Among the lines of data below, reproduce only those from the one with "pink duck: 0 -> 1" through the one with "purple screwdriver: 3 -> 2", exactly as they stand, both ends included.

→ Listed records:
------------

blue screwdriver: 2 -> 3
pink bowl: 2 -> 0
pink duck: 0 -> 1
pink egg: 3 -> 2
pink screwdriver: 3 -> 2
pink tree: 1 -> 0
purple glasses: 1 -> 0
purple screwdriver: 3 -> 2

------------

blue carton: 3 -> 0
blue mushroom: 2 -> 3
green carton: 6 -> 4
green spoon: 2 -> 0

------------

→ Output of the exercise:
pink duck: 0 -> 1
pink egg: 3 -> 2
pink screwdriver: 3 -> 2
pink tree: 1 -> 0
purple glasses: 1 -> 0
purple screwdriver: 3 -> 2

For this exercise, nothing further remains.